Task objective
Please restate the data below word for word, omitting all images.

Material shown

== Segment start ==

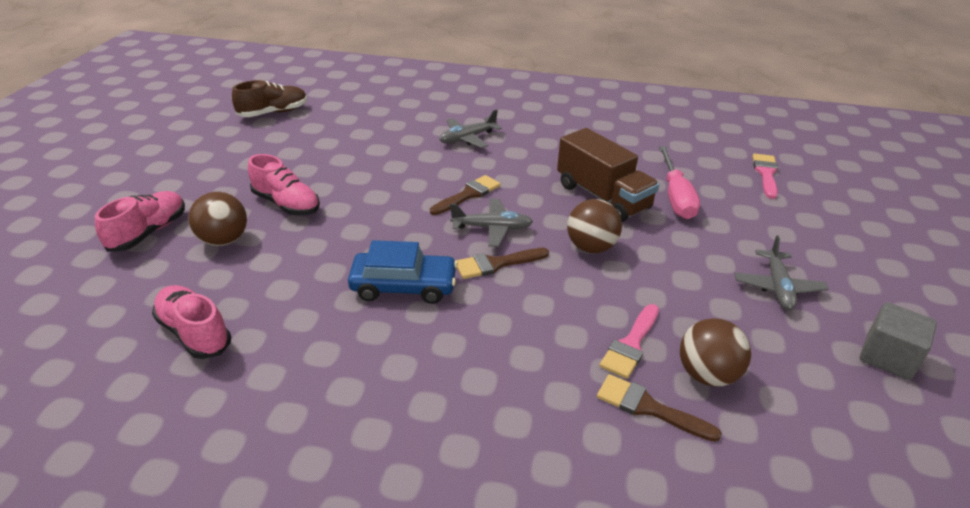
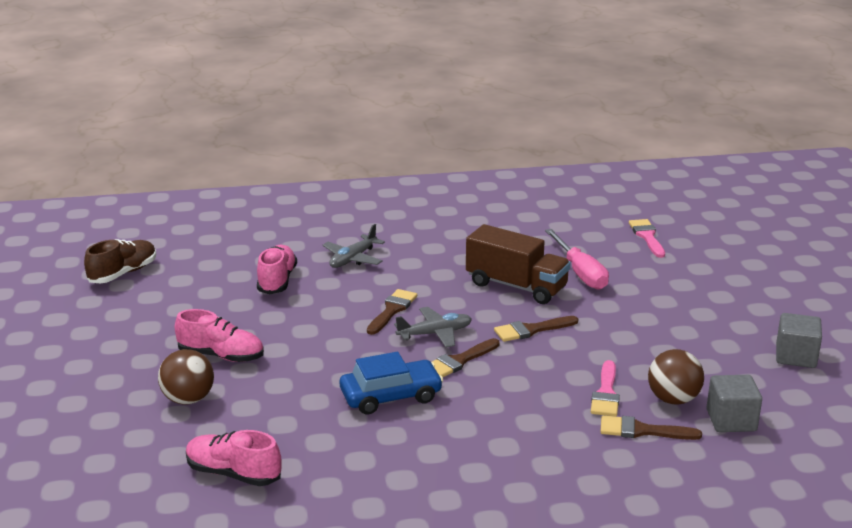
camera: 20 degrees left, 10 degrees down
(148, 232) = (104, 410): pink shoe -> pink shoe (277, 281)
(591, 247) = (531, 330): brown ball -> brown brush
(768, 426) = (731, 420): none -> grey cube
(777, 287) = (697, 326): grey plane -> none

== Segment end ==

Your response
camera: 20 degrees left, 10 degrees down
(148, 232) = (104, 410): pink shoe -> pink shoe (277, 281)
(591, 247) = (531, 330): brown ball -> brown brush
(768, 426) = (731, 420): none -> grey cube
(777, 287) = (697, 326): grey plane -> none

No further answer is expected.